In the records below, the line with "U103 pin A0: SIG14 -> +12V" opens the range and the line with "V102: 3.3V (plus" closes it; print that range exactly and nothing else.
====== Given information ======
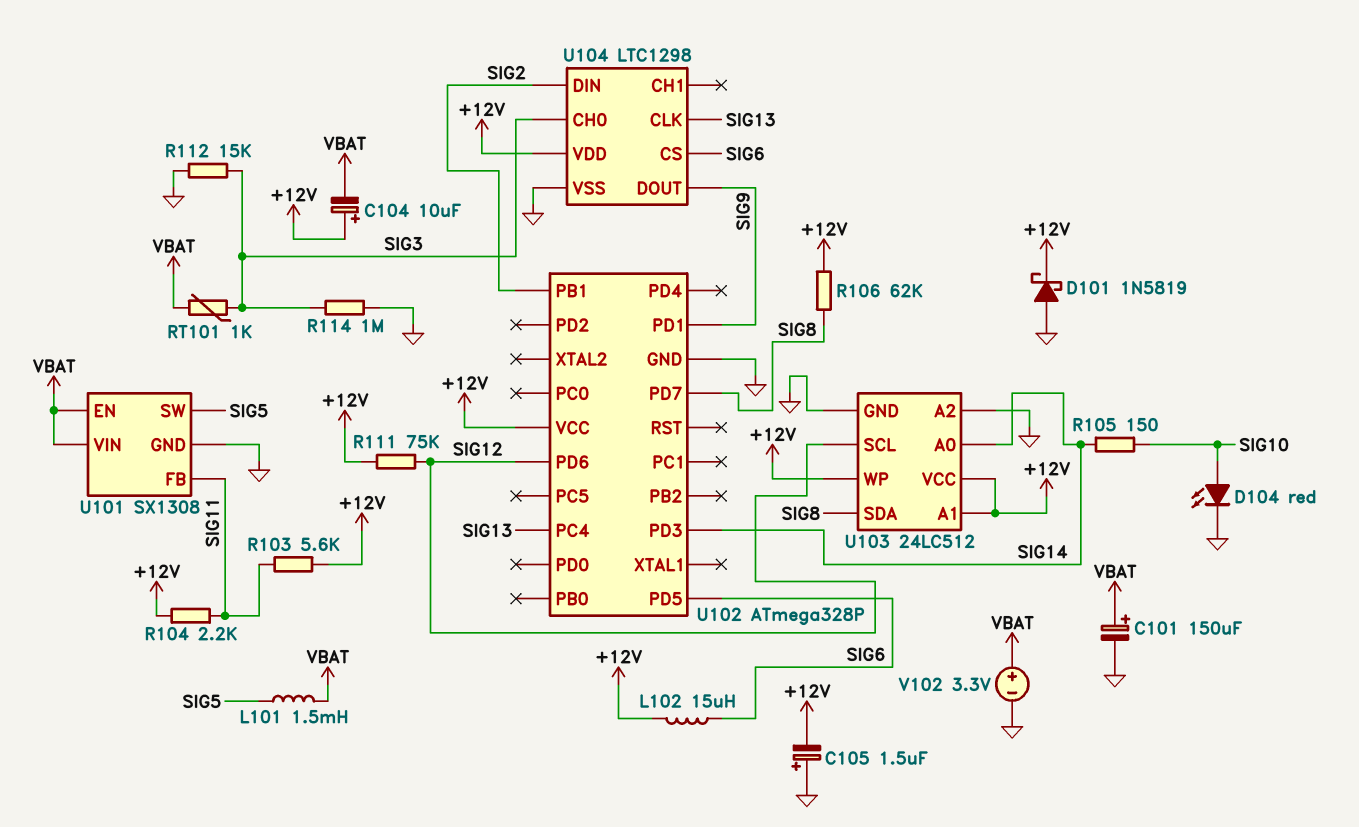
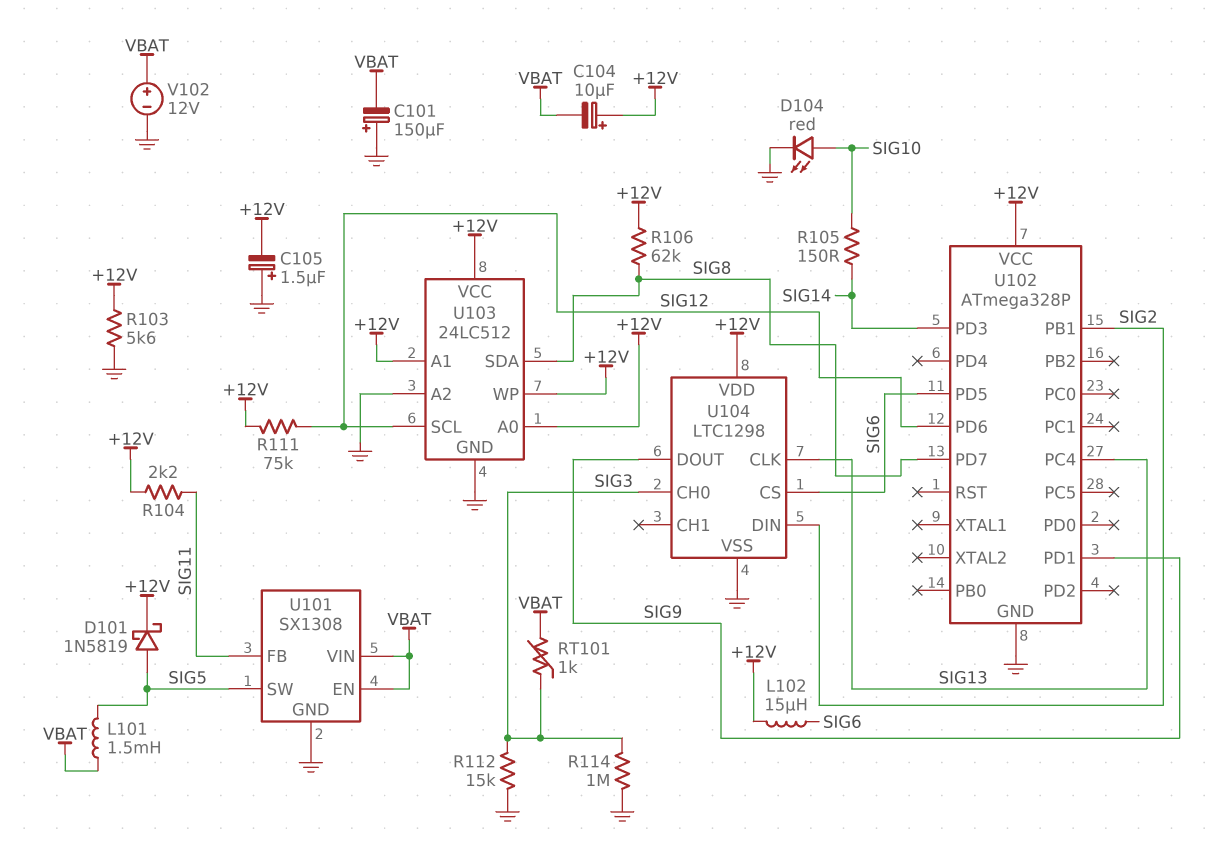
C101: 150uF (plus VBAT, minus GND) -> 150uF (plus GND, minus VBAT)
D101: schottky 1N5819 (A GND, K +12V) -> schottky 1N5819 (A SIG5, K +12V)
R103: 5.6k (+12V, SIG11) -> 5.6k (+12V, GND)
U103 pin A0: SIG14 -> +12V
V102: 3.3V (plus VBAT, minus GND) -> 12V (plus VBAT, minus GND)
======
====== Given information ======
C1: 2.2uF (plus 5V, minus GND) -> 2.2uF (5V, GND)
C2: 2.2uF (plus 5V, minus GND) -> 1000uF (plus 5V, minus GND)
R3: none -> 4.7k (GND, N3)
======
====== Given information ======
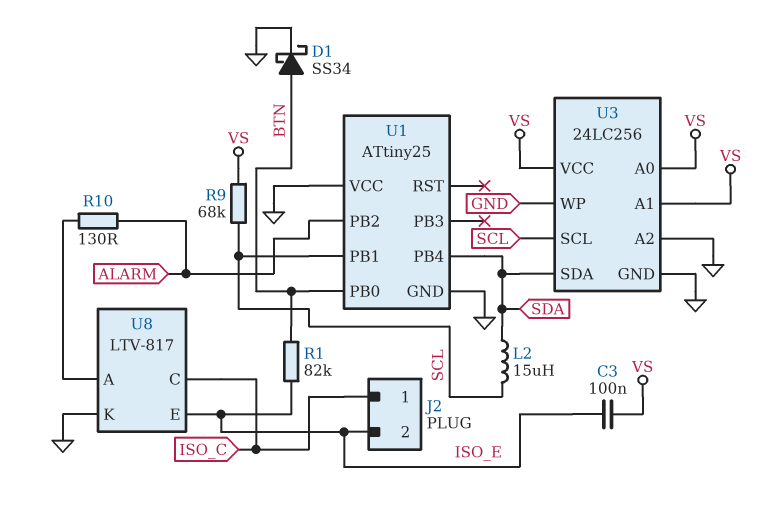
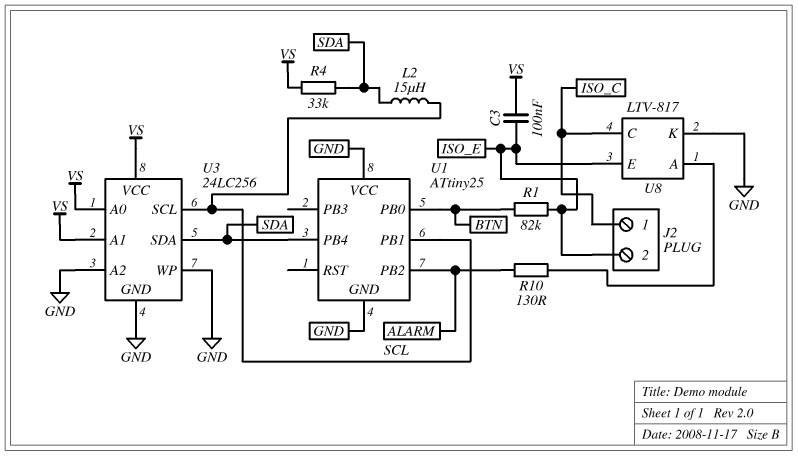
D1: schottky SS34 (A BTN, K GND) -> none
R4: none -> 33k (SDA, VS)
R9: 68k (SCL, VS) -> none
======
## Solved problem
U103 pin A0: SIG14 -> +12V
V102: 3.3V (plus VBAT, minus GND) -> 12V (plus VBAT, minus GND)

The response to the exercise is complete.